» **Work to be completed**: The answer must be the lines from the one containing "gone: blue padlock" through the last line of the data below, copied exactly, with nothing else.

» **Data section**:
----
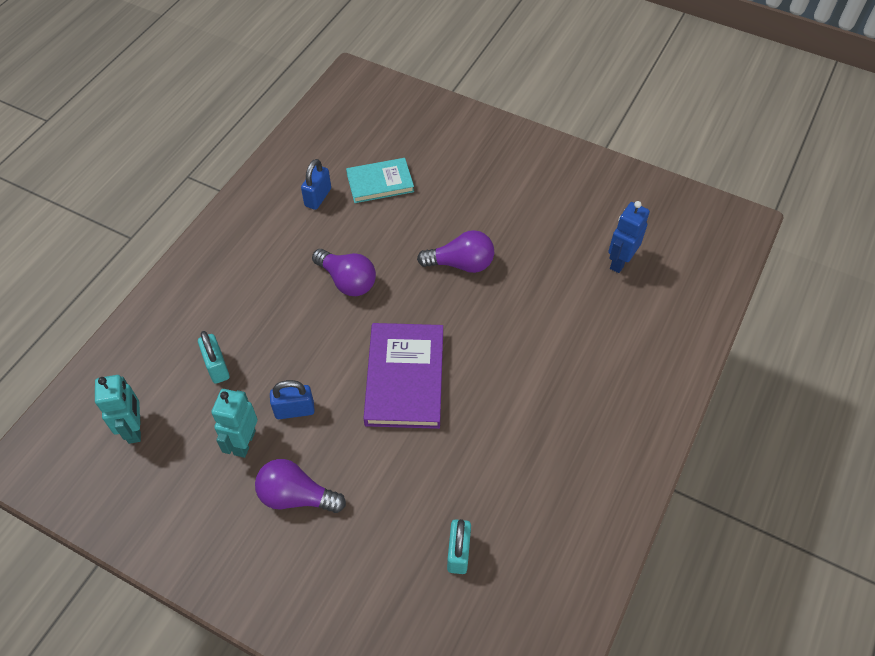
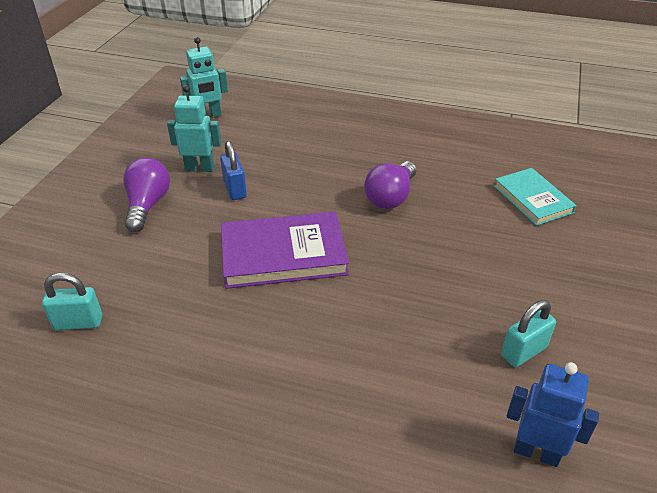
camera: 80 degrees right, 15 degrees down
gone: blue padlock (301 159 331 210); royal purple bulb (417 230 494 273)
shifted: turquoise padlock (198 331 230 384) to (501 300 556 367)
----
» **Answer to the exercise**:
gone: blue padlock (301 159 331 210); royal purple bulb (417 230 494 273)
shifted: turquoise padlock (198 331 230 384) to (501 300 556 367)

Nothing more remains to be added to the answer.